» **ASSIGNED TASK**:
Copy the records exactly, leaving out every picture.

» **Spatial object tracking data**:

:::::

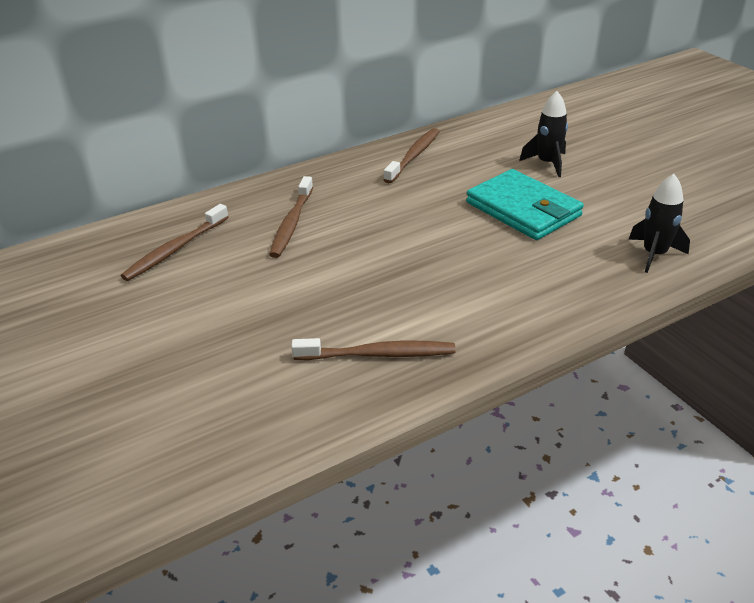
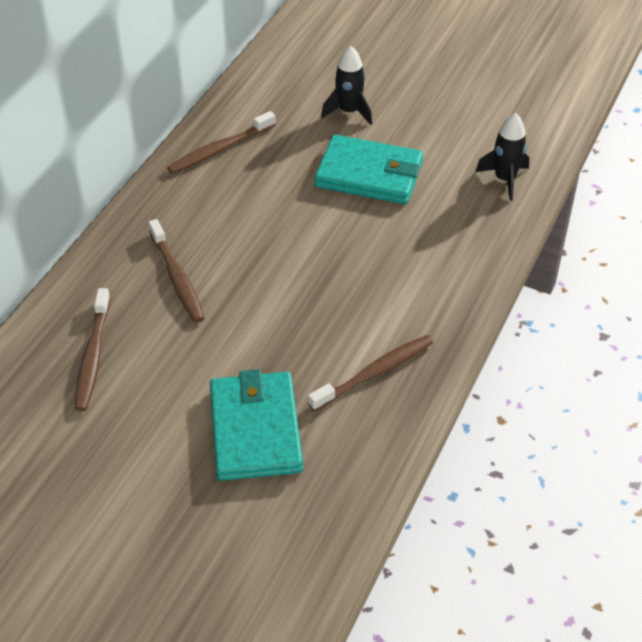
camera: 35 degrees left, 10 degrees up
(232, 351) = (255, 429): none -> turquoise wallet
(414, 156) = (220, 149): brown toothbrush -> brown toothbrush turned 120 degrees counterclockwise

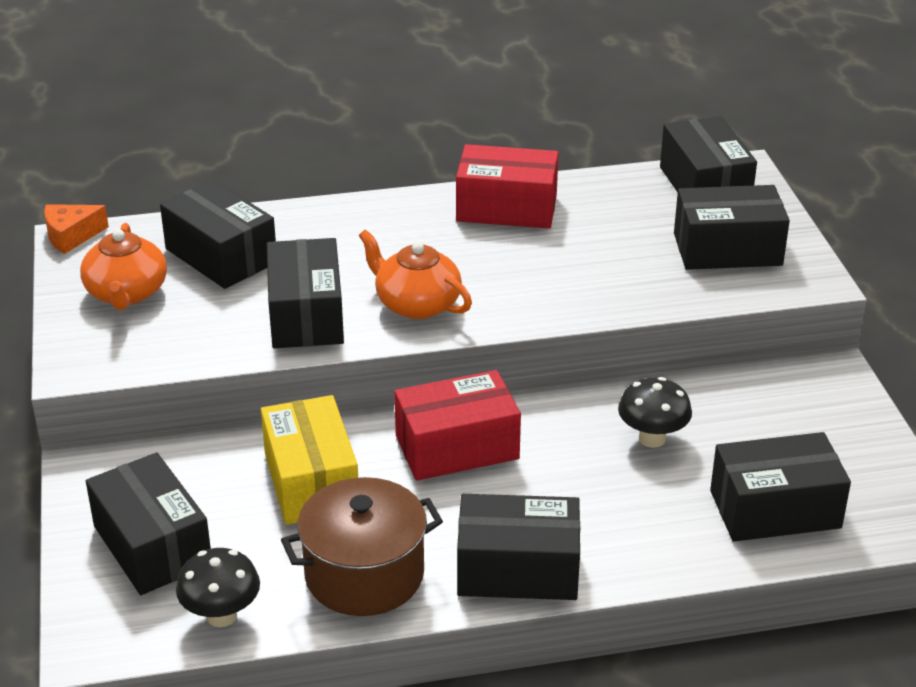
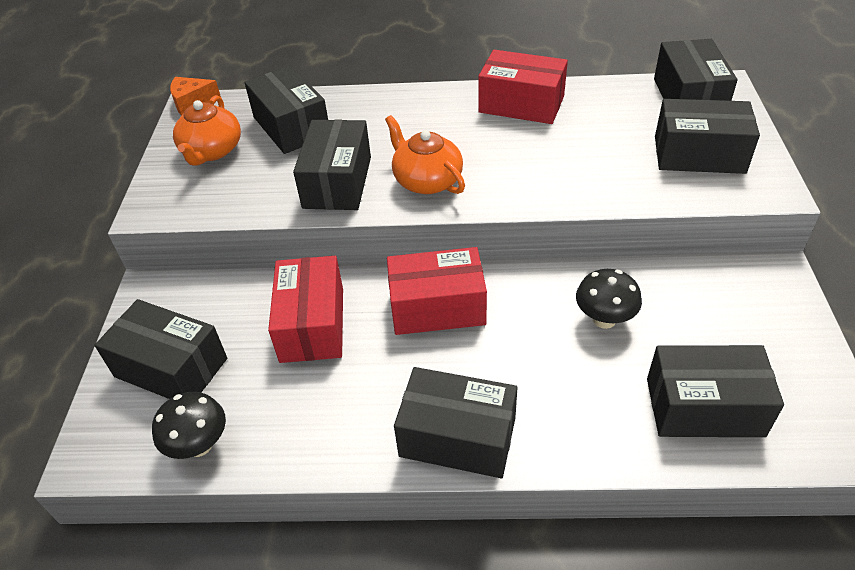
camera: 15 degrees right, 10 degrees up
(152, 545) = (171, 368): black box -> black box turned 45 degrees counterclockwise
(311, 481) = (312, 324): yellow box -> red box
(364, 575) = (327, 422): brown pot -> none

:::::

» **TASK SOLUTION**:
camera: 35 degrees left, 10 degrees up
(232, 351) = (255, 429): none -> turquoise wallet
(414, 156) = (220, 149): brown toothbrush -> brown toothbrush turned 120 degrees counterclockwise

camera: 15 degrees right, 10 degrees up
(152, 545) = (171, 368): black box -> black box turned 45 degrees counterclockwise
(311, 481) = (312, 324): yellow box -> red box
(364, 575) = (327, 422): brown pot -> none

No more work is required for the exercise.